**EXERCISE DIRECTIONS:** Return every line of the records, exact and in full, until you have returned the line with "(576, 190) = (291, 145): none", and include none of the pictures.
------ RECORD EXCERPTS
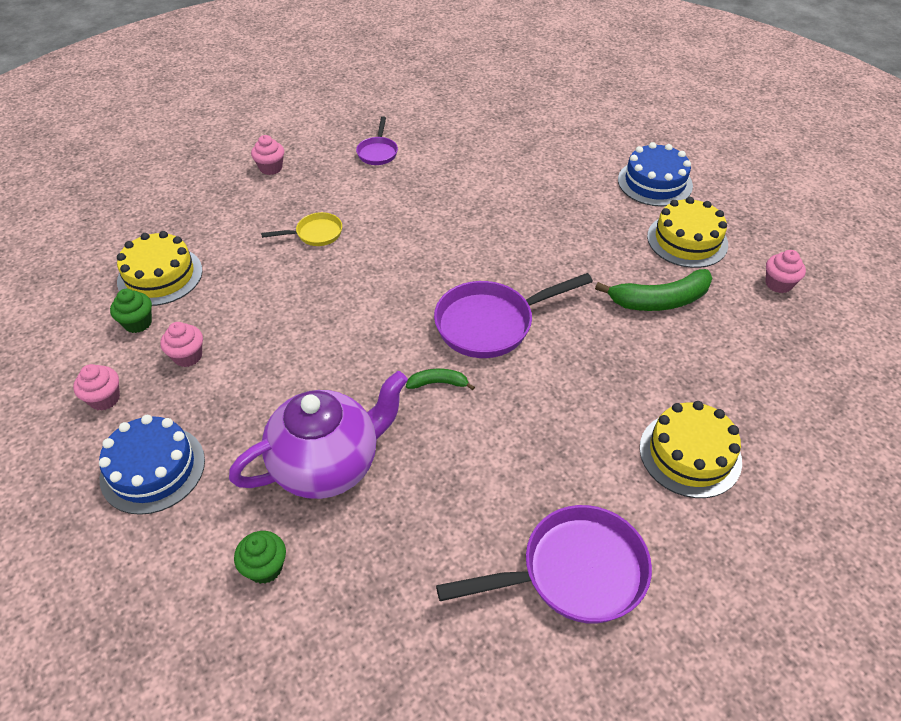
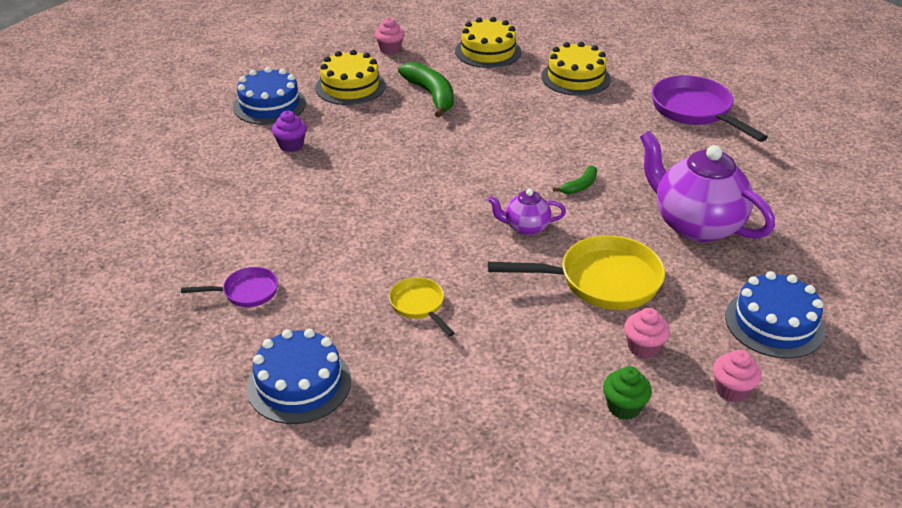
camera: 105 degrees left, 10 degrees down
(160, 276) = (544, 418): yellow cake -> yellow cake (488, 51)
(265, 567) = (799, 233): green cupcake -> none
(271, 168) = (299, 384): pink cupcake -> blue cake
(283, 354) = (601, 281): none -> yellow pan
(386, 321) = (525, 227): none -> purple teapot
(438, 383) = (580, 186): green banana -> green banana turned 120 degrees counterclockwise
(491, 324) = (498, 169): purple pan -> none
(576, 190) = (291, 145): none -> purple cupcake

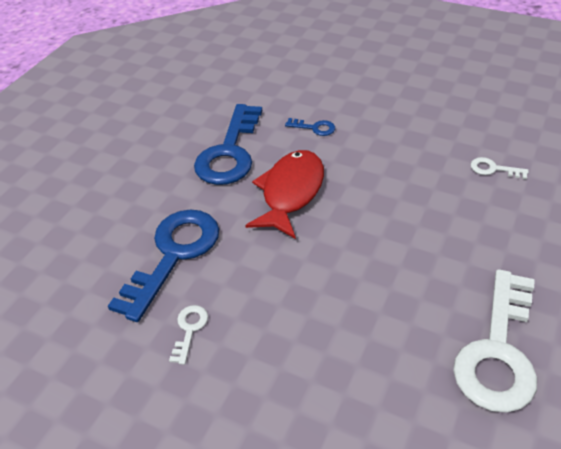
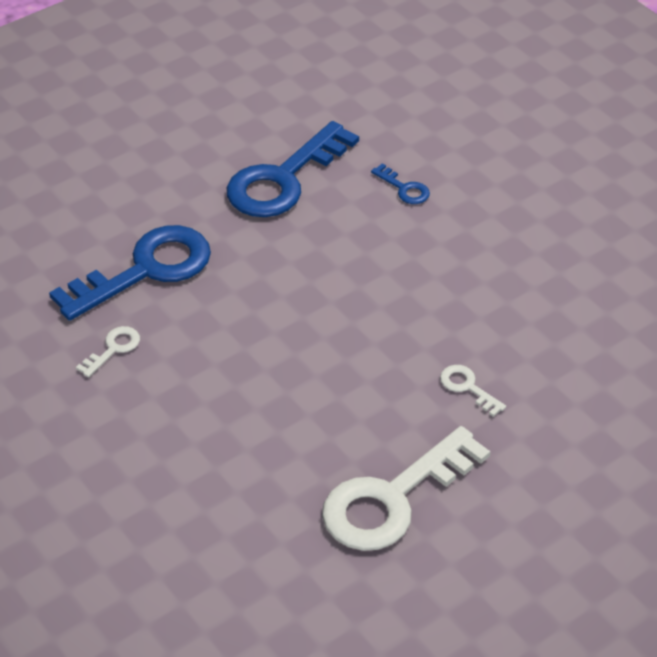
camera: 25 degrees right, 0 degrees up
(290, 193) = (315, 255): red fish -> none
(493, 169) = (571, 324): white key -> white key (467, 387)

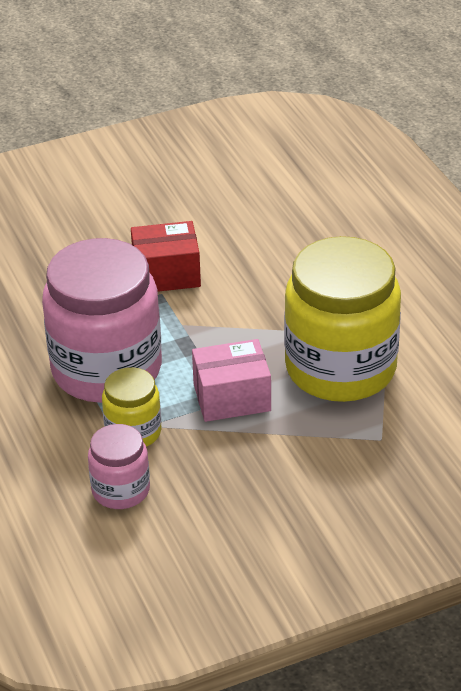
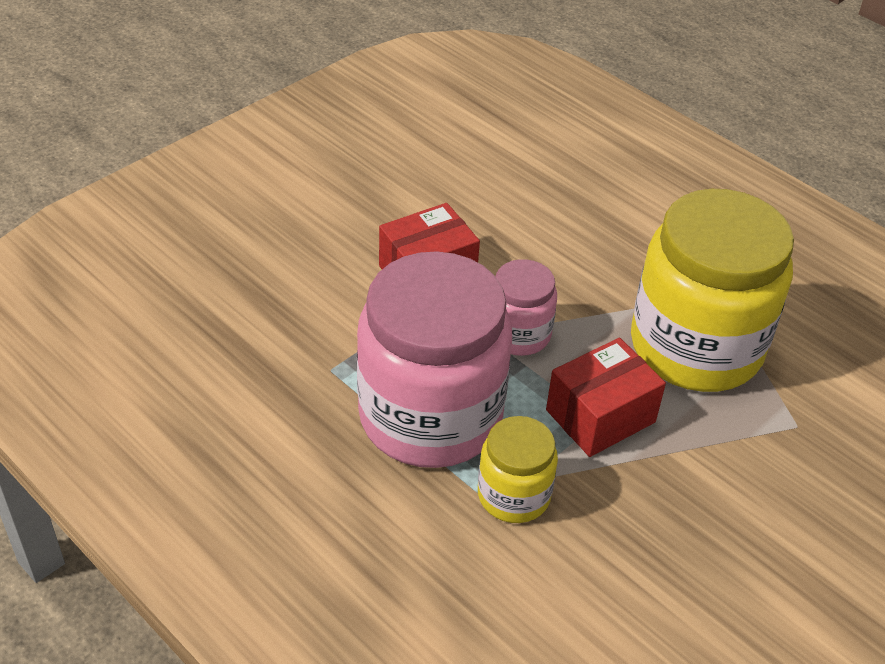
camera: 25 degrees left, 5 degrees up
(121, 490) = (547, 584): pink jar -> pink jar (518, 334)
(232, 397) = (600, 416): pink box -> red box

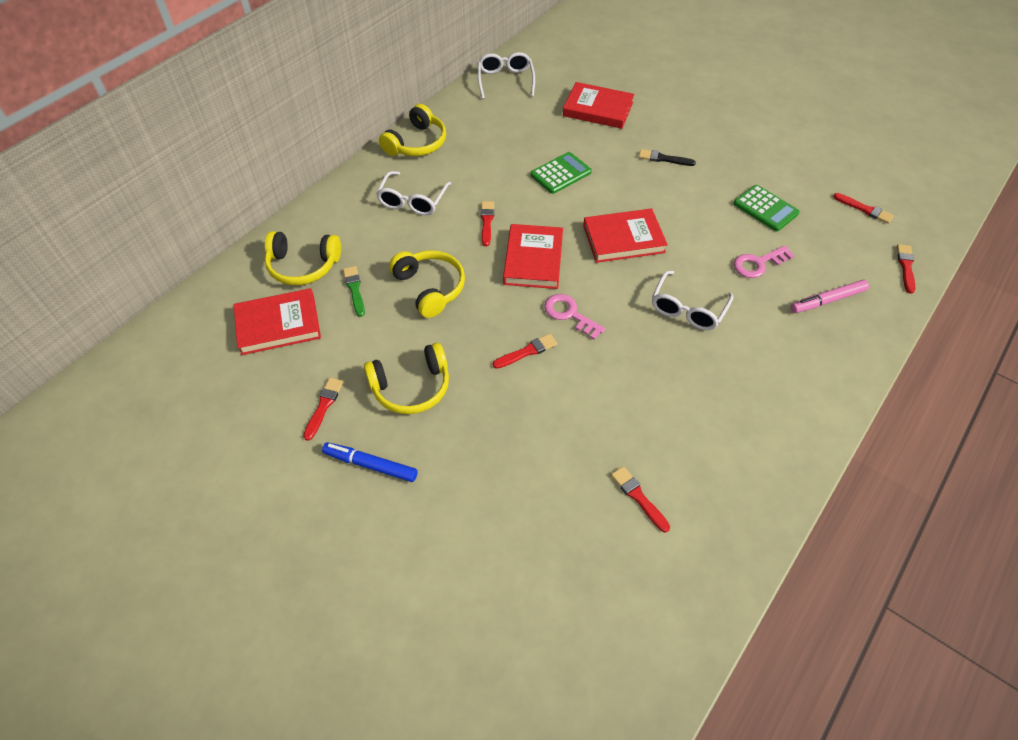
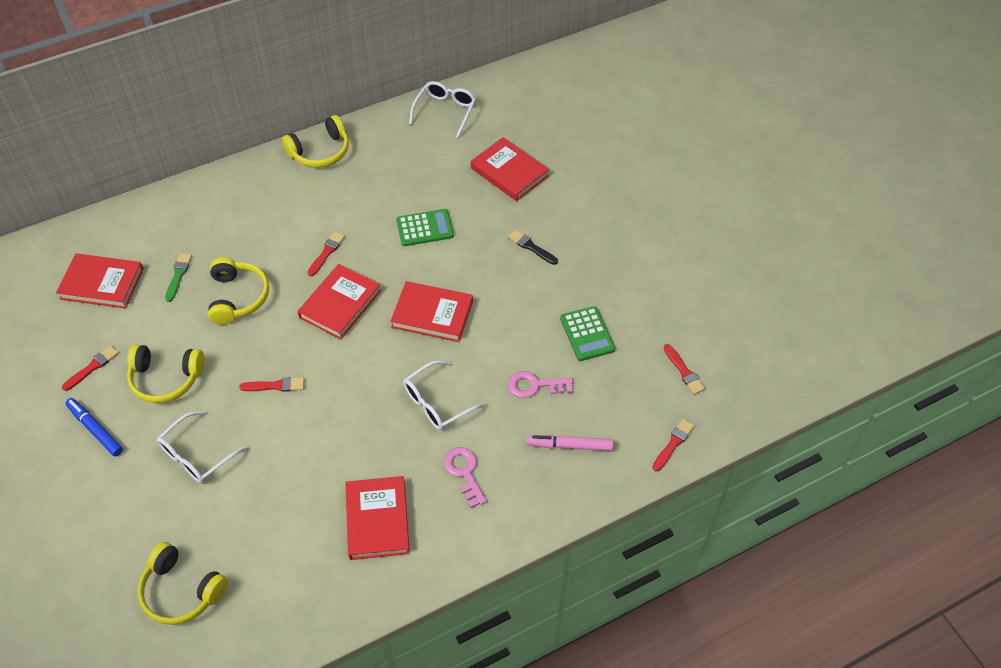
camera: 25 degrees right, 0 degrees up
(303, 266) = (152, 238): yellow headphones -> yellow headphones (181, 591)
(412, 201) = (278, 209): white glasses -> white glasses (197, 455)
(569, 314) = (333, 367): pink key -> pink key (464, 472)
(638, 497) = (273, 544): red brush -> none
(718, 432) = (377, 520): none -> red book

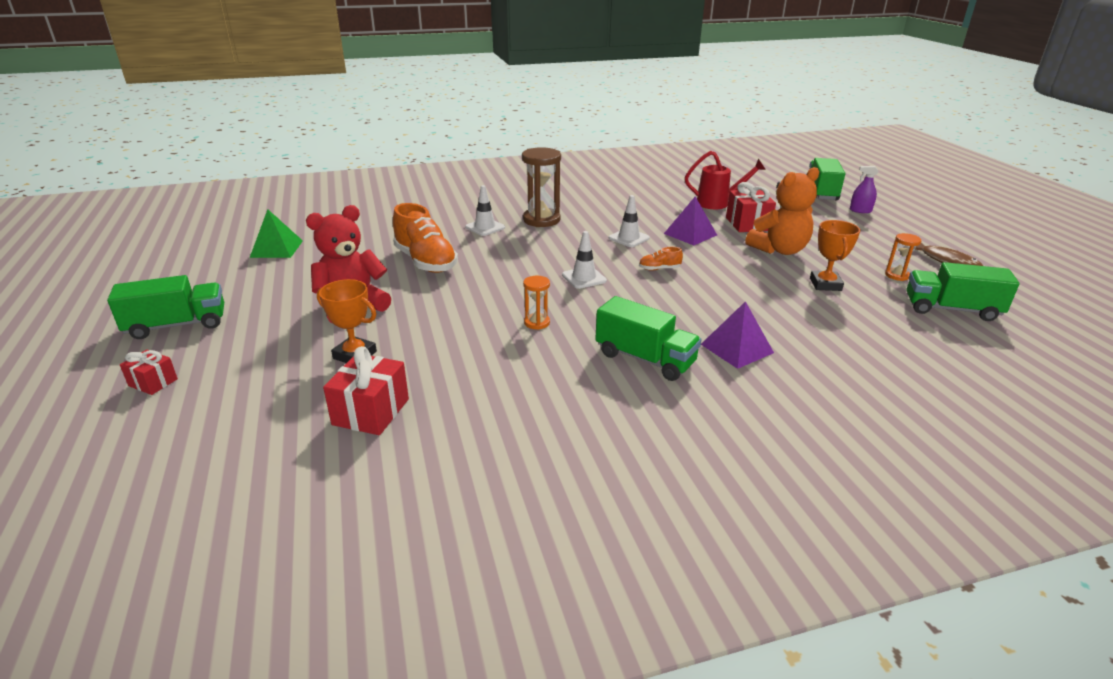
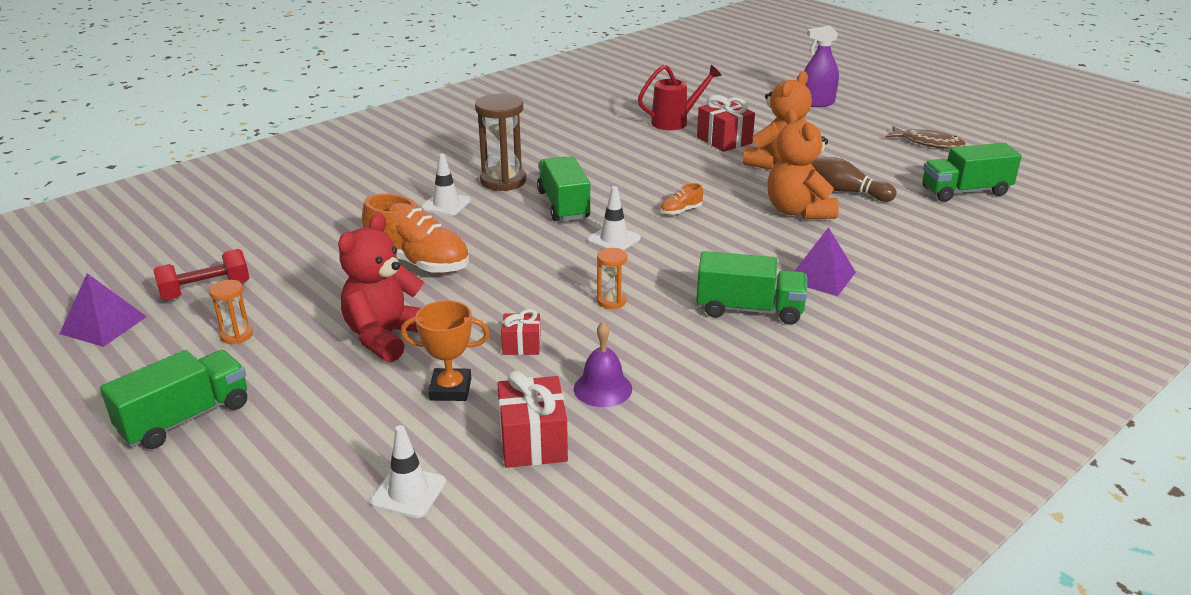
camera: 25 degrees left, 0 degrees up
(153, 382) = (239, 490): red gift -> red gift (521, 345)
(277, 249) = (206, 291): green pyramid -> red dumbbell
(463, 387) = (602, 388): none -> purple bell
(629, 238) = (619, 183): white traffic cone -> white traffic cone (408, 492)
(690, 234) = (677, 164): purple pyramid -> purple pyramid (103, 325)
(764, 290) = (798, 211): none -> orange teddy bear
(821, 192) = (765, 88): green truck -> green truck (563, 205)
(825, 284) = (846, 191): orange trophy -> brown bowling pin
(860, 210) = (817, 103): purple spray bottle -> purple spray bottle, size x1.56
(897, 275) = (899, 167): orange hourglass -> orange hourglass (236, 335)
------------
**REPLY:**
camera: 105 degrees left, 10 degrees down
(160, 276) = (544, 418): yellow cake -> yellow cake (488, 51)
(265, 567) = (799, 233): green cupcake -> none
(271, 168) = (299, 384): pink cupcake -> blue cake
(283, 354) = (601, 281): none -> yellow pan
(386, 321) = (525, 227): none -> purple teapot
(438, 383) = (580, 186): green banana -> green banana turned 120 degrees counterclockwise
(491, 324) = (498, 169): purple pan -> none
(576, 190) = (291, 145): none -> purple cupcake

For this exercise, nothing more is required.